YOUR OBJECTIVE: Copy exactly the lines of the data below that run from the line holding "Someone swapped the lápiz" through the line holding "Someone put down", both ends included.

»»

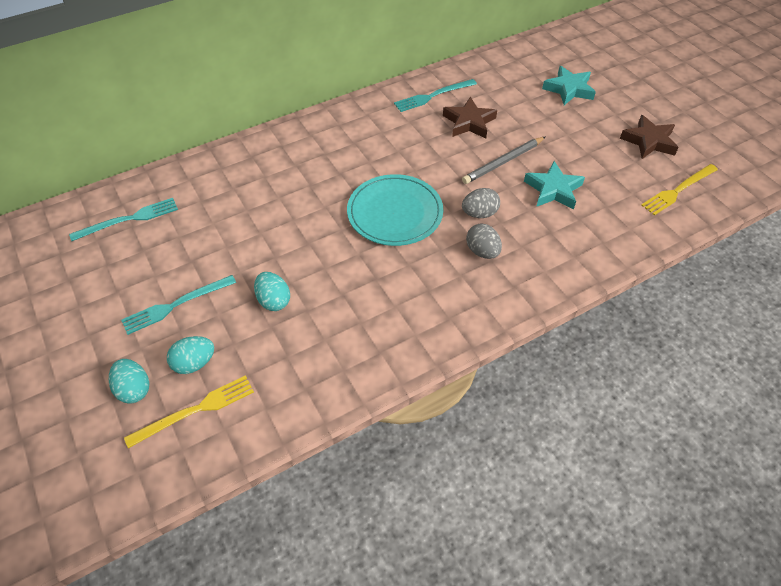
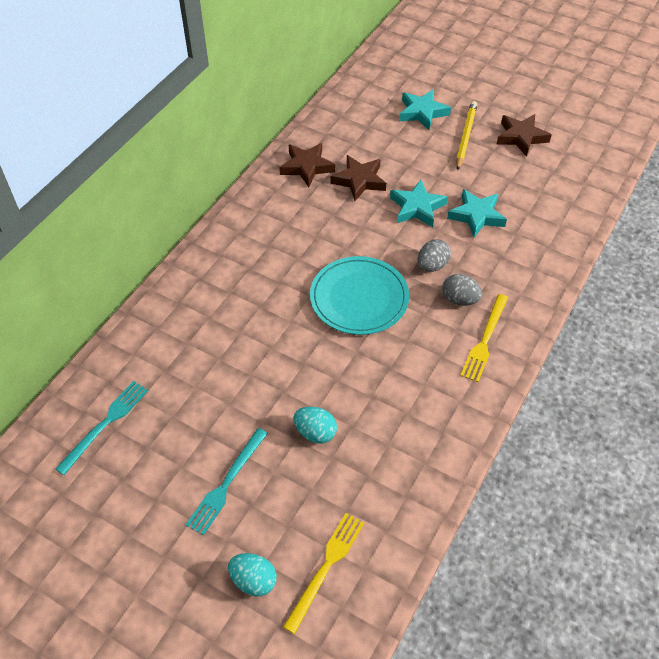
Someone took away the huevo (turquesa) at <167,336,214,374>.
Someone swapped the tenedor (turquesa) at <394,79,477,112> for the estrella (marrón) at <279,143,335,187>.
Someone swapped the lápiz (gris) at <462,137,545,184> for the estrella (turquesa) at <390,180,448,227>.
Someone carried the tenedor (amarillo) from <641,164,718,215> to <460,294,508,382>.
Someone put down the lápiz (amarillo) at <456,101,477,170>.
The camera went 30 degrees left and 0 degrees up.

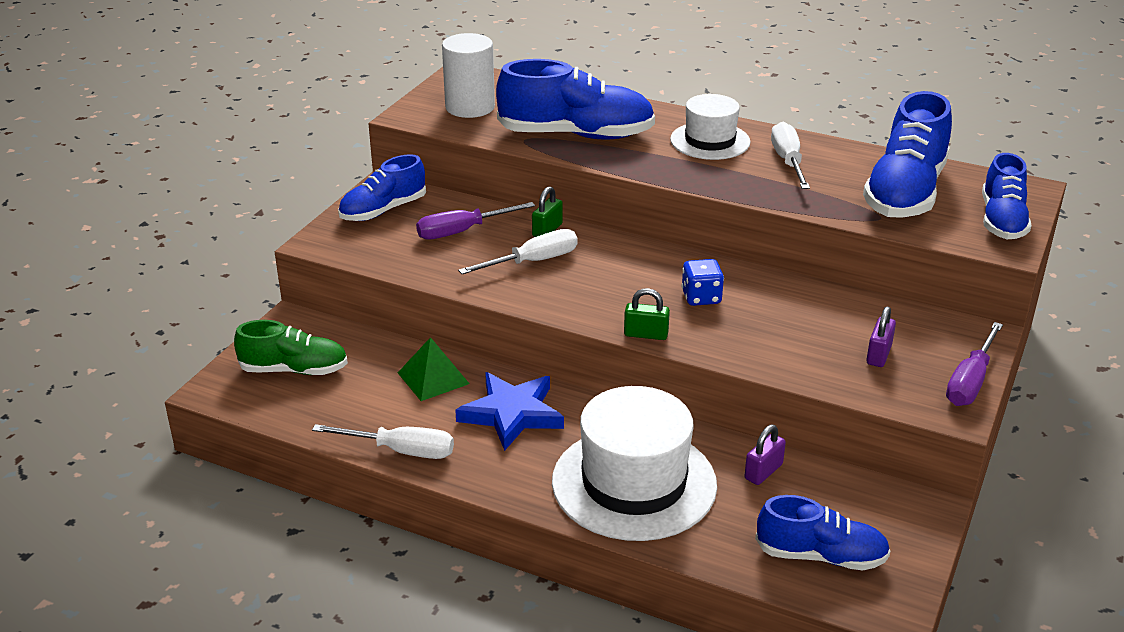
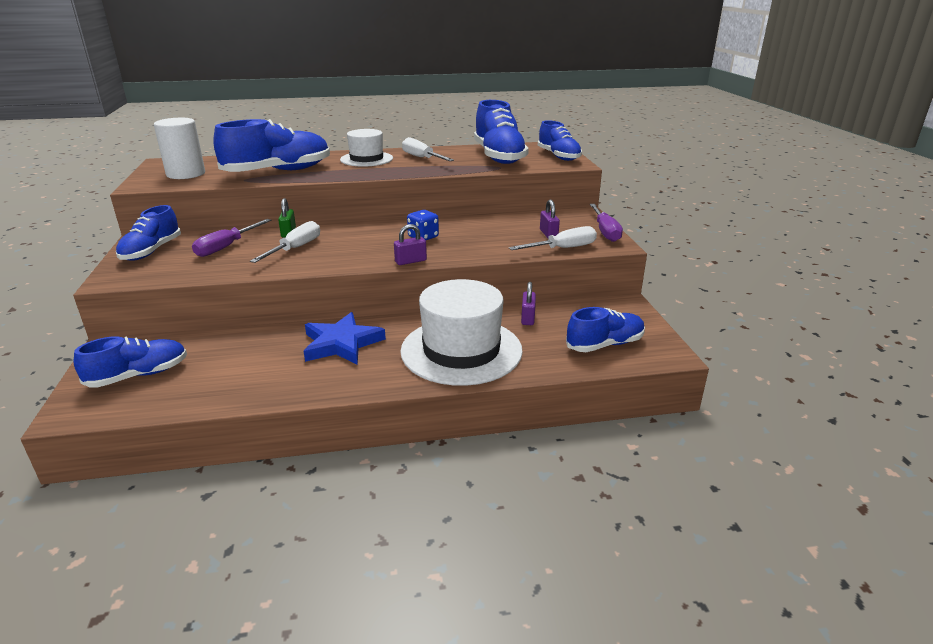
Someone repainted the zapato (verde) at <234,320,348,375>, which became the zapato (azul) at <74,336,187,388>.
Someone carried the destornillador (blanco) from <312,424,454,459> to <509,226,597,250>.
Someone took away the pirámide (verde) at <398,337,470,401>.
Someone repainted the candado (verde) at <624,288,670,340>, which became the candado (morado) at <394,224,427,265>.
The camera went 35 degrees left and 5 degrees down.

««

ANSWER BOX:
Someone swapped the lápiz (gris) at <462,137,545,184> for the estrella (turquesa) at <390,180,448,227>.
Someone carried the tenedor (amarillo) from <641,164,718,215> to <460,294,508,382>.
Someone put down the lápiz (amarillo) at <456,101,477,170>.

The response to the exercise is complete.